RECORDS SUPPLIED:
———
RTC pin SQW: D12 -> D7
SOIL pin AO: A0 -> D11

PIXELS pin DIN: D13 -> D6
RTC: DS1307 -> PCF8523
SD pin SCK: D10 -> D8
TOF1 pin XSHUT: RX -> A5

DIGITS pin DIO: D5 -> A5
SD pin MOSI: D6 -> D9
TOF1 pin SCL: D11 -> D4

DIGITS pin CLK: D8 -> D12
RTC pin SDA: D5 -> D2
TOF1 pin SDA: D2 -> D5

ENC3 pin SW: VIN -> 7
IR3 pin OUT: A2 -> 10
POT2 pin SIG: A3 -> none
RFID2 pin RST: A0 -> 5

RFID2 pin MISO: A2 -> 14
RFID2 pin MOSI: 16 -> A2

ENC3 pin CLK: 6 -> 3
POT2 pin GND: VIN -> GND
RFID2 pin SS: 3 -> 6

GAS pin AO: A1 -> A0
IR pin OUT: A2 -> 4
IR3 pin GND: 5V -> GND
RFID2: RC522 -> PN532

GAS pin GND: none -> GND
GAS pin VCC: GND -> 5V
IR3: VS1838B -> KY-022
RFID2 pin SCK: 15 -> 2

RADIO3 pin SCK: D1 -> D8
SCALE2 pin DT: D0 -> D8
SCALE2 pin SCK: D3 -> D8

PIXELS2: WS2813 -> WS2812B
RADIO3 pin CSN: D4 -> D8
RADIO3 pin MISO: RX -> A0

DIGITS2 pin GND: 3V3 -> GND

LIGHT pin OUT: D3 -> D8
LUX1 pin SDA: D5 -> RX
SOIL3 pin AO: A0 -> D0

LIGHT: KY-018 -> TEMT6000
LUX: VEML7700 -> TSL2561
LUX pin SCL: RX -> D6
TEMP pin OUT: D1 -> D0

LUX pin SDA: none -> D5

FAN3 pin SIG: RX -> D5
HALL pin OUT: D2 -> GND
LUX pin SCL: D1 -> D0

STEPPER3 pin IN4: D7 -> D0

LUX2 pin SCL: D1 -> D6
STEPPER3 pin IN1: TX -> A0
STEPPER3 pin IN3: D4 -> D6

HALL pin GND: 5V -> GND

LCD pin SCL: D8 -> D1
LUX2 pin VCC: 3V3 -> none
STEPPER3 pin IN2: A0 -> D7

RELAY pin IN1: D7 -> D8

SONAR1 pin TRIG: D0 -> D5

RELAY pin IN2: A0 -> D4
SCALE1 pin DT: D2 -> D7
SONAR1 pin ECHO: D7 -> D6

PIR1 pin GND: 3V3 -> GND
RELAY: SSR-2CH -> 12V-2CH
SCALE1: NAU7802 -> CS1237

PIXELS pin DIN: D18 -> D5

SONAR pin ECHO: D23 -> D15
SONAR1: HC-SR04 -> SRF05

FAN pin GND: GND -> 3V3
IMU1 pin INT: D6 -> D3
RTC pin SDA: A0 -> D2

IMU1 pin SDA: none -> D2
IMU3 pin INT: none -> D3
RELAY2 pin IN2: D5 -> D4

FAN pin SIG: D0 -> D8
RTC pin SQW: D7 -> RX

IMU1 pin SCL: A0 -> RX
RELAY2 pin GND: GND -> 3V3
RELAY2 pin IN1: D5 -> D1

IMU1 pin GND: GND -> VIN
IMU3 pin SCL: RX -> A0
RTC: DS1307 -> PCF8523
———
Retype nothing except the lines from the line holding "LUX2 pin SCL: D1 -> D6" through the last line of the entries, both included.

FINAL ANSWER:
LUX2 pin SCL: D1 -> D6
STEPPER3 pin IN1: TX -> A0
STEPPER3 pin IN3: D4 -> D6

HALL pin GND: 5V -> GND

LCD pin SCL: D8 -> D1
LUX2 pin VCC: 3V3 -> none
STEPPER3 pin IN2: A0 -> D7

RELAY pin IN1: D7 -> D8

SONAR1 pin TRIG: D0 -> D5

RELAY pin IN2: A0 -> D4
SCALE1 pin DT: D2 -> D7
SONAR1 pin ECHO: D7 -> D6

PIR1 pin GND: 3V3 -> GND
RELAY: SSR-2CH -> 12V-2CH
SCALE1: NAU7802 -> CS1237

PIXELS pin DIN: D18 -> D5

SONAR pin ECHO: D23 -> D15
SONAR1: HC-SR04 -> SRF05

FAN pin GND: GND -> 3V3
IMU1 pin INT: D6 -> D3
RTC pin SDA: A0 -> D2

IMU1 pin SDA: none -> D2
IMU3 pin INT: none -> D3
RELAY2 pin IN2: D5 -> D4

FAN pin SIG: D0 -> D8
RTC pin SQW: D7 -> RX

IMU1 pin SCL: A0 -> RX
RELAY2 pin GND: GND -> 3V3
RELAY2 pin IN1: D5 -> D1

IMU1 pin GND: GND -> VIN
IMU3 pin SCL: RX -> A0
RTC: DS1307 -> PCF8523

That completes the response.